Copy out every line of the data below word for word, leaving the pictures out of your answer.

◆ ◆ ◆

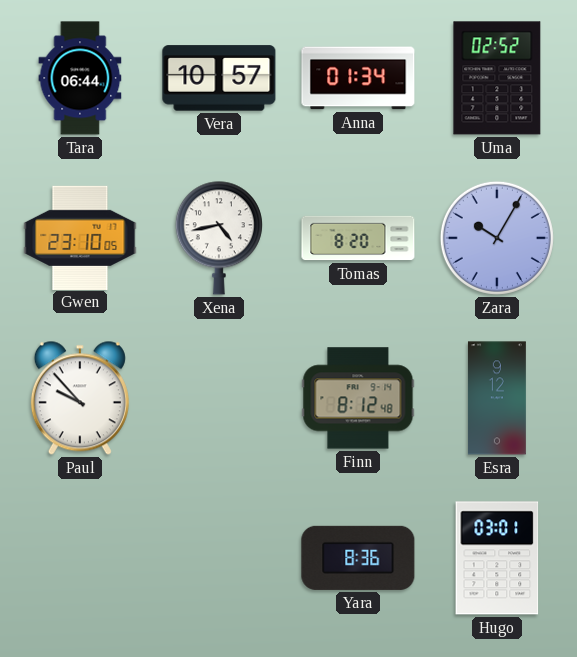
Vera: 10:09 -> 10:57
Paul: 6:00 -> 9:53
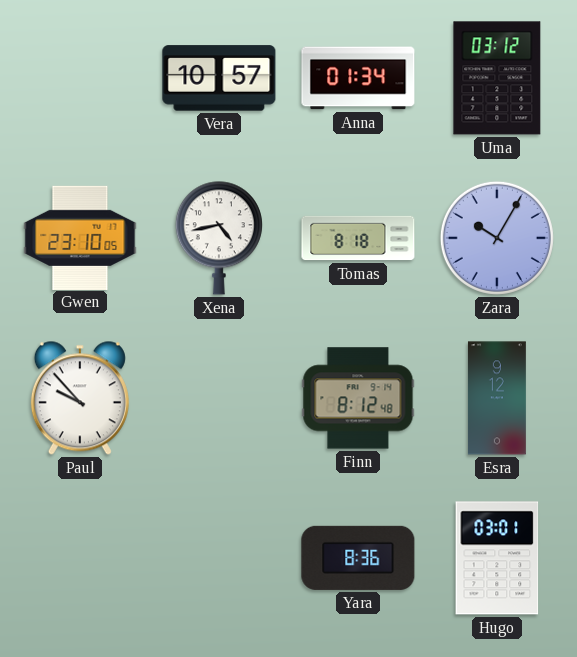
Tara: 06:44 -> none
Uma: 02:52 -> 03:12
Tomas: 8:20 -> 8:18
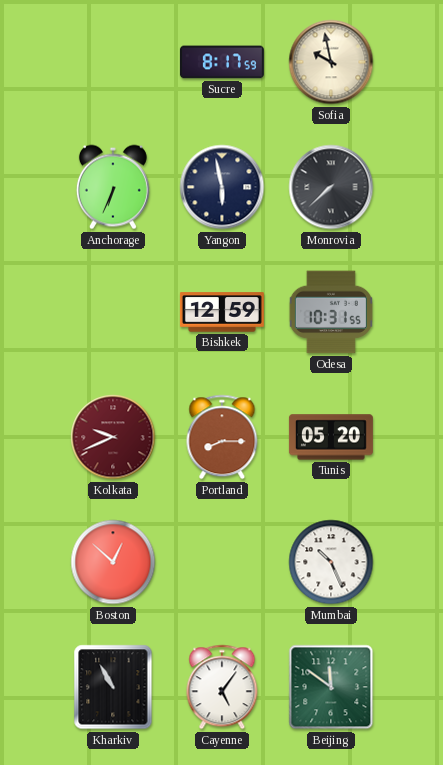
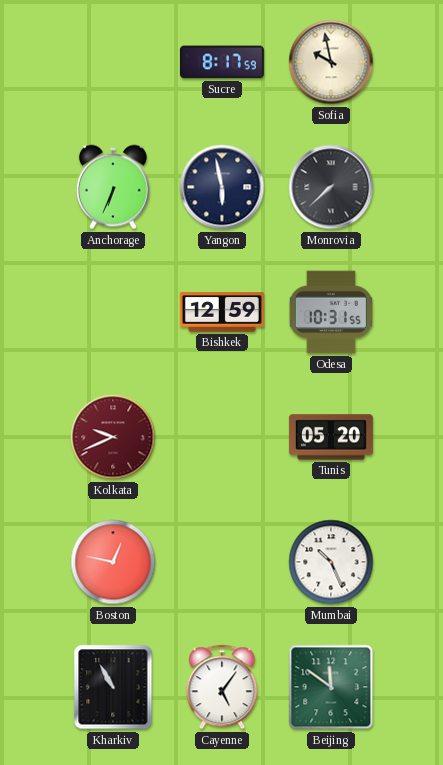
Portland: 8:15 -> none
Boston: 12:52 -> 12:47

◆ ◆ ◆

• [EXERCISE SOLUTION]
Vera: 10:09 -> 10:57
Paul: 6:00 -> 9:53
Tara: 06:44 -> none
Uma: 02:52 -> 03:12
Tomas: 8:20 -> 8:18
Portland: 8:15 -> none
Boston: 12:52 -> 12:47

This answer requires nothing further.